Task: Give back, word for word, the line that contains "orange cake: 6 -> 4" and every line that follows it in the data below.

Extracted information:
·····

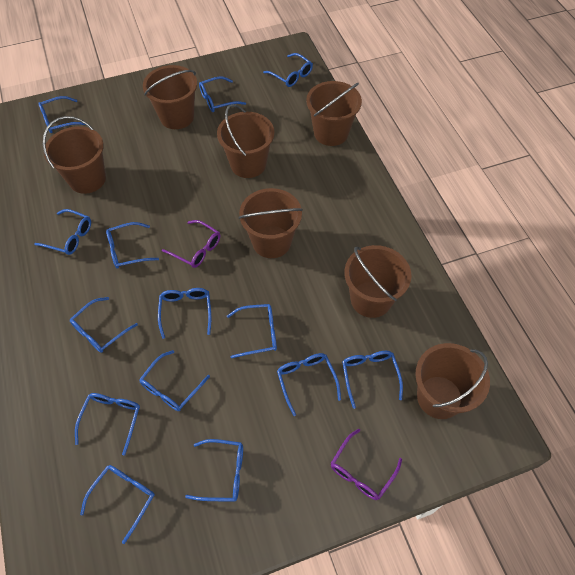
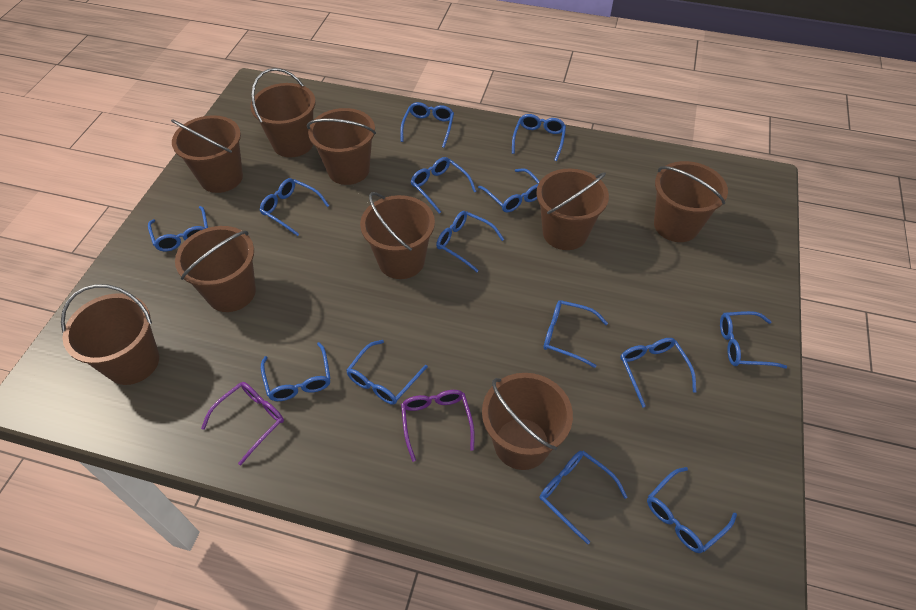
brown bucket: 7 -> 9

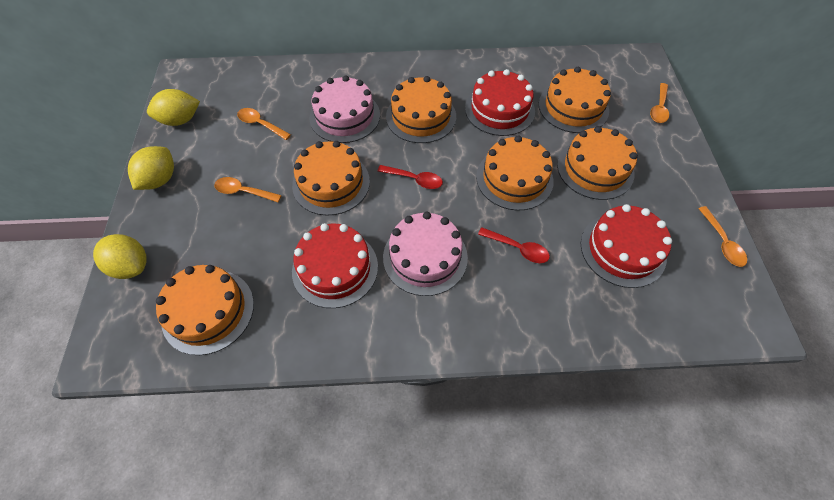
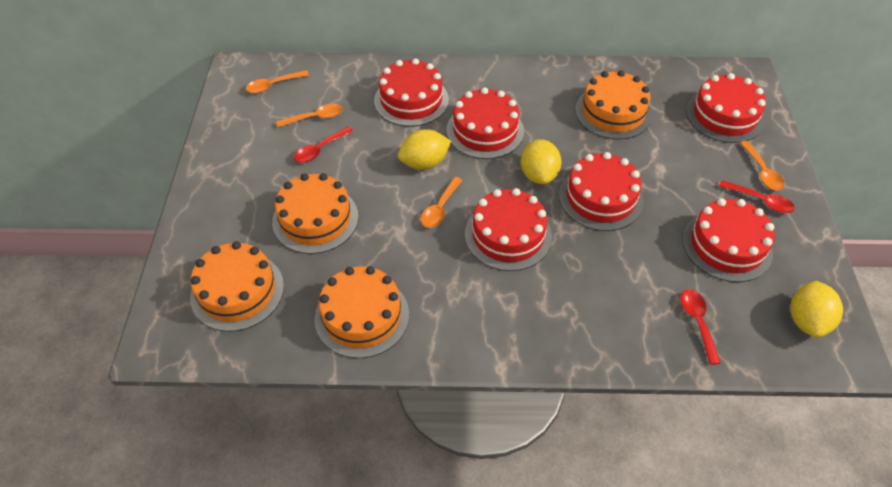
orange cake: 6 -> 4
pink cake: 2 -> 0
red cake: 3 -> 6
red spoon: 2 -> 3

·····

Completed task:
orange cake: 6 -> 4
pink cake: 2 -> 0
red cake: 3 -> 6
red spoon: 2 -> 3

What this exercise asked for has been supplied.